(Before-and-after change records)

_ _ _ _ _

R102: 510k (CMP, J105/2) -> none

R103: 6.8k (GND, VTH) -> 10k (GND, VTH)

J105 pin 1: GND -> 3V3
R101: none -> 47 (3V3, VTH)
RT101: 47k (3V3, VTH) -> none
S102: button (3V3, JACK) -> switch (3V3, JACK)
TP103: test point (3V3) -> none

_ _ _ _ _

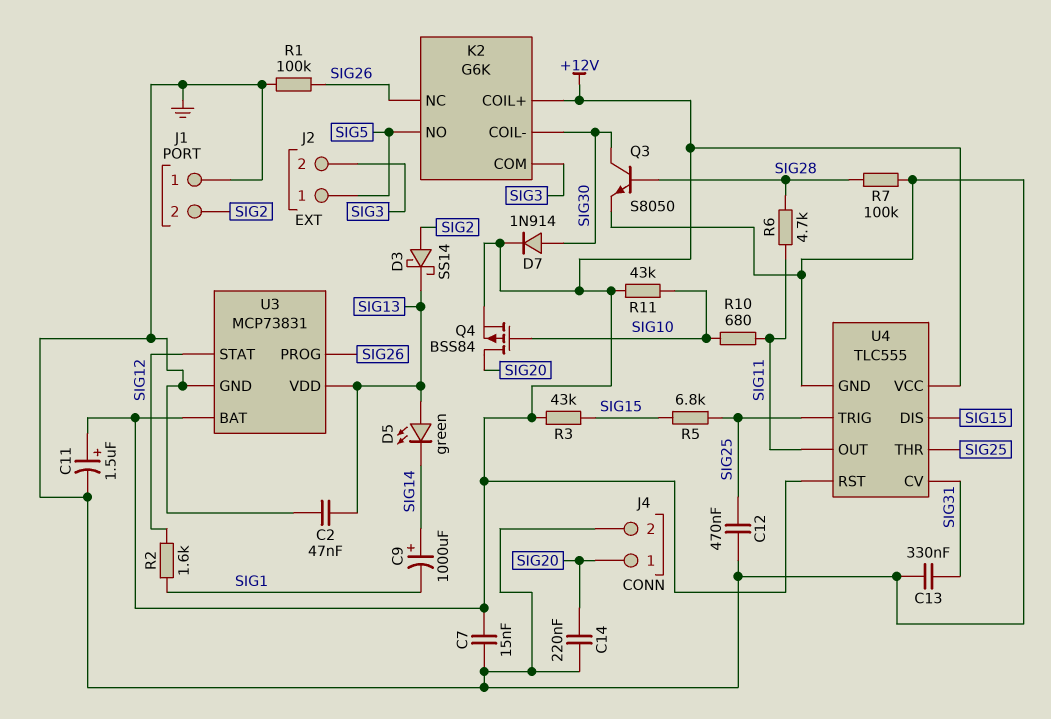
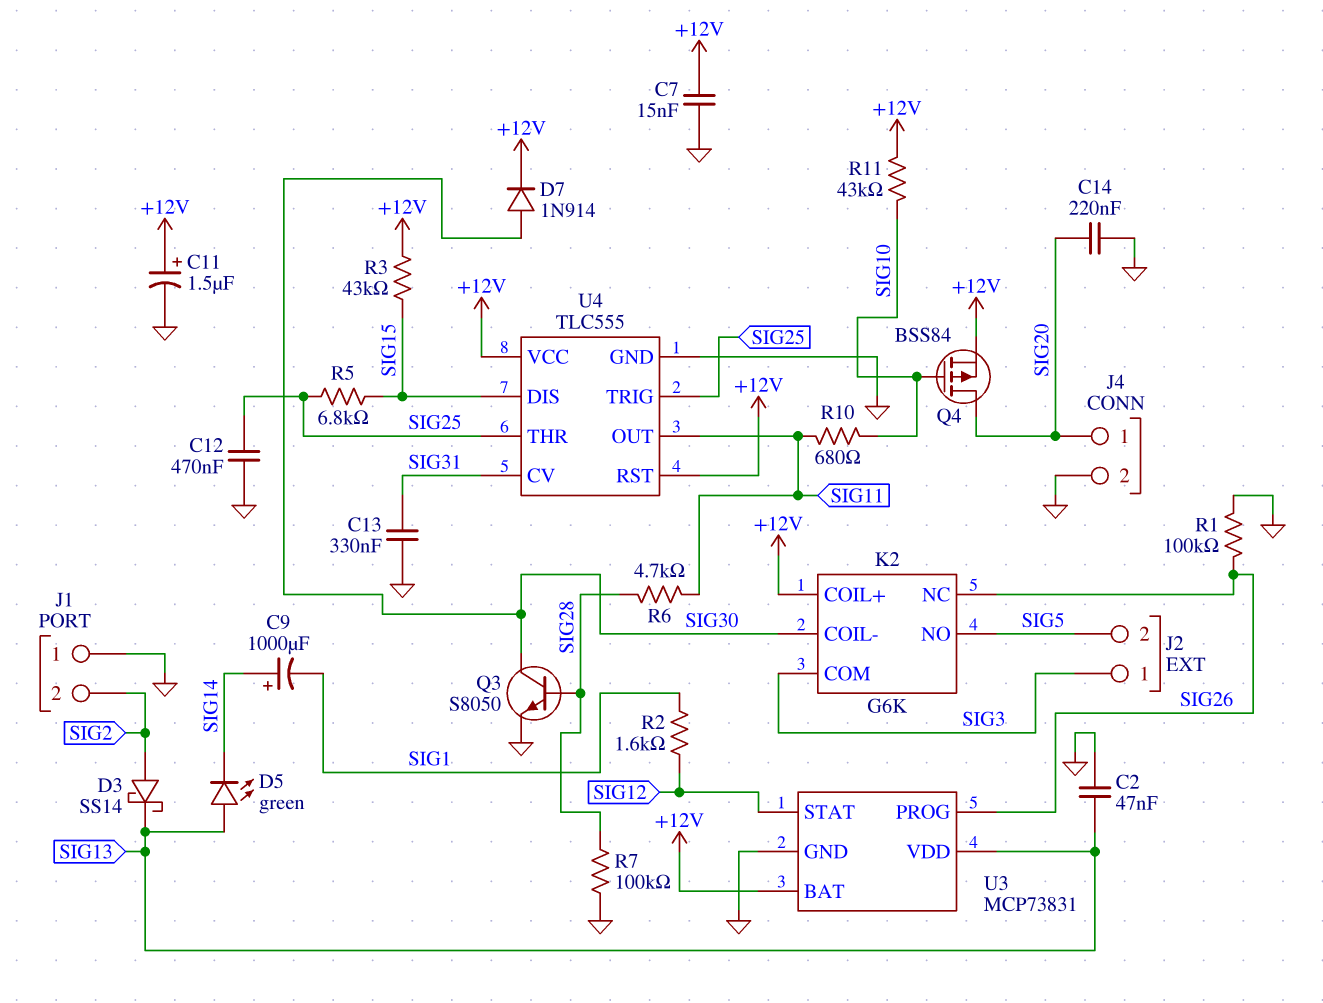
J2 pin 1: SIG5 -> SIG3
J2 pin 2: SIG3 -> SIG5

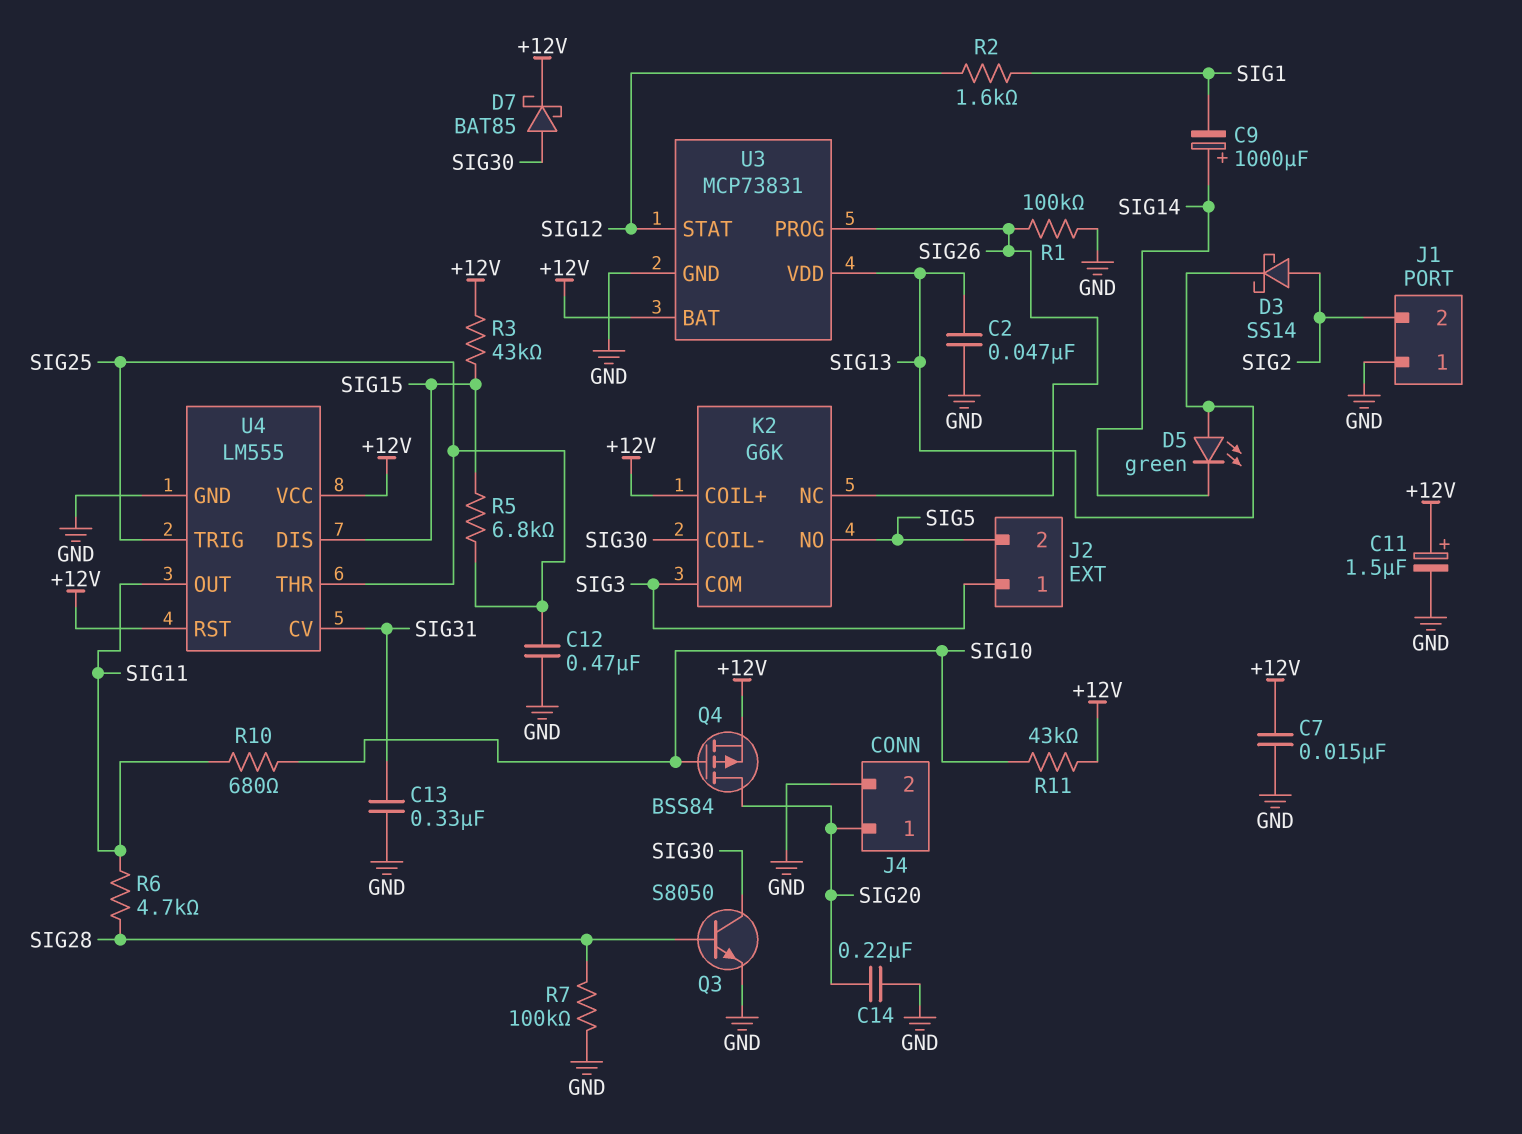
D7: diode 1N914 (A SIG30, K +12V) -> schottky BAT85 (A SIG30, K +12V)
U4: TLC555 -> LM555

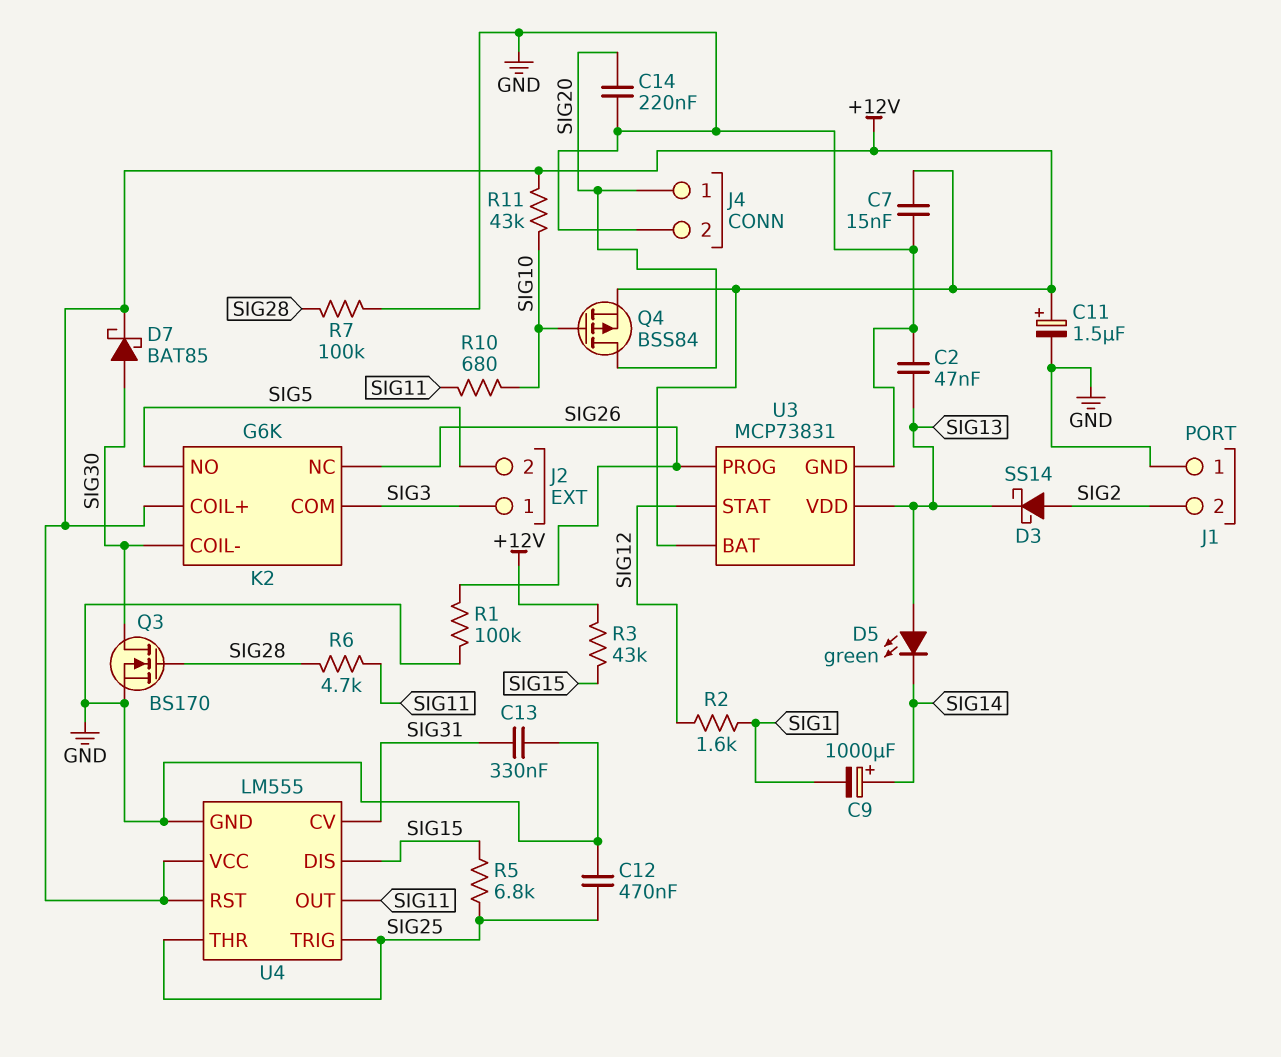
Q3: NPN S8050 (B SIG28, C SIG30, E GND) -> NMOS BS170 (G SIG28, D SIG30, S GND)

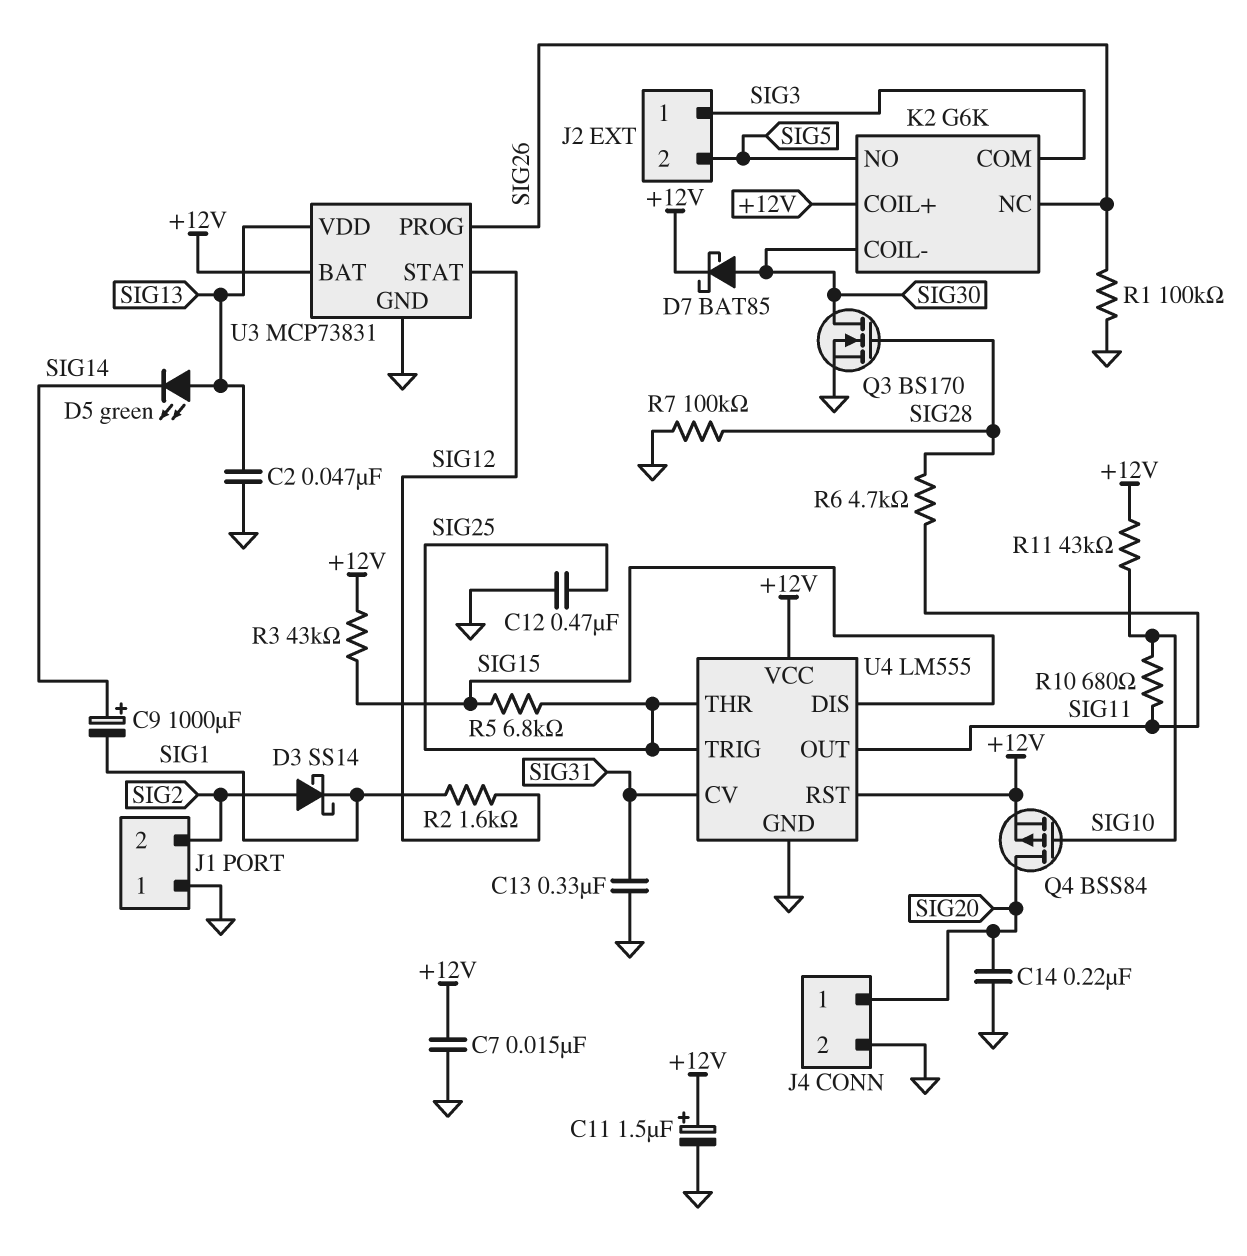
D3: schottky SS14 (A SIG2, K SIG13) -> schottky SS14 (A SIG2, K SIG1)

_ _ _ _ _

What the task requires:
Starting at the line above that contains "R101: none -> 47 (3V3, VTH)", repeat each line exactly up to and including the line that contains "TP103: test point (3V3) -> none", and stop there.

The completed task:
R101: none -> 47 (3V3, VTH)
RT101: 47k (3V3, VTH) -> none
S102: button (3V3, JACK) -> switch (3V3, JACK)
TP103: test point (3V3) -> none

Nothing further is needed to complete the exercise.